- GIVEN DATA:

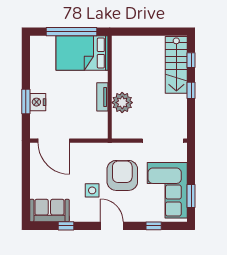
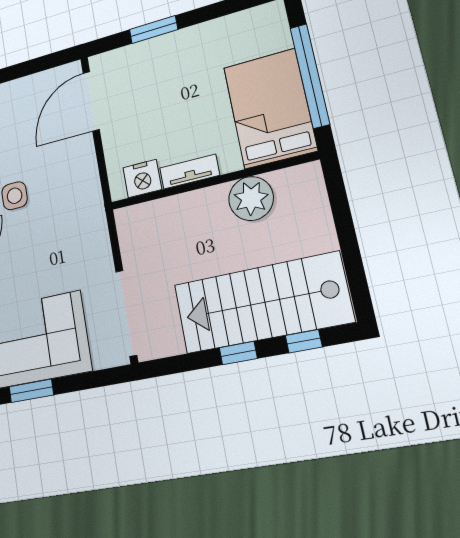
stairs: (176, 65) -> (262, 303), width x1.36, depth x1.51
nightstand: (38, 102) -> (142, 178), moved, turned 180
plant: (122, 103) -> (251, 198), moved
armchair: (122, 175) -> (49, 246), removed

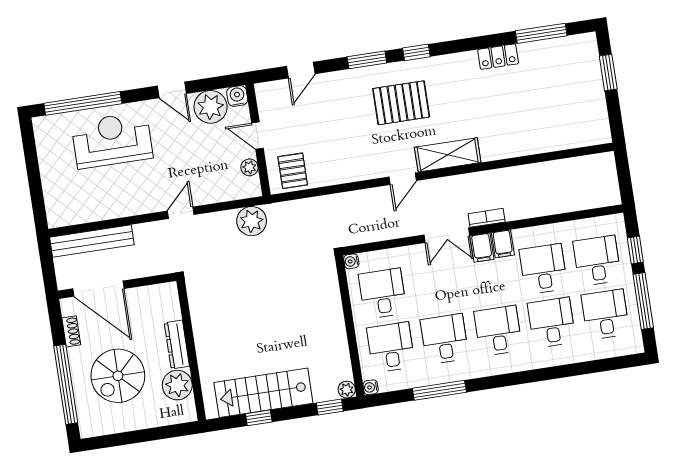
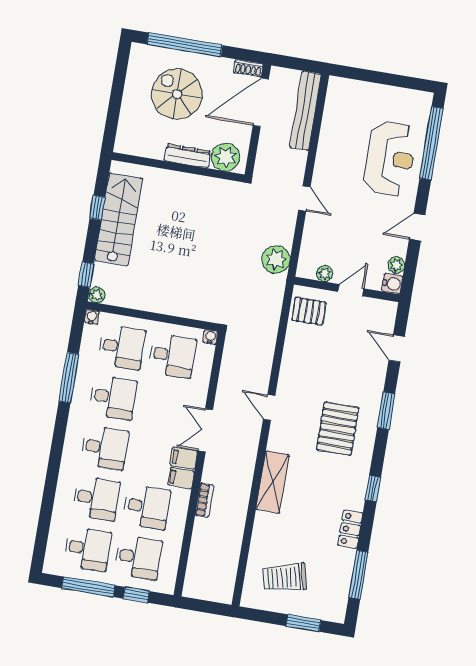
window: (416, 52) -> (373, 489), moved
plant: (211, 107) -> (396, 265), width x0.53, depth x0.53
trolley: (569, 107) -> (285, 578), added
shelving: (448, 155) -> (273, 482), moved
bookcase: (487, 218) -> (204, 500), moved
shoe rack: (71, 331) -> (248, 68), moved
plant: (177, 385) -> (226, 157), moved

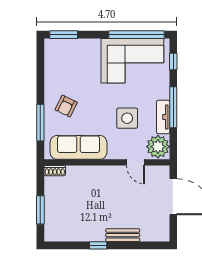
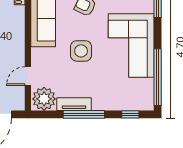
corner sofa: (132, 61) -> (131, 45), moved
side table: (127, 118) -> (81, 51), moved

- TRY IT: Pick out the lines above that hold the string "width" and show them.

- ANSWER FOR THE TASK:
stairs: (176, 65) -> (262, 303), width x1.36, depth x1.51
plant: (211, 107) -> (396, 265), width x0.53, depth x0.53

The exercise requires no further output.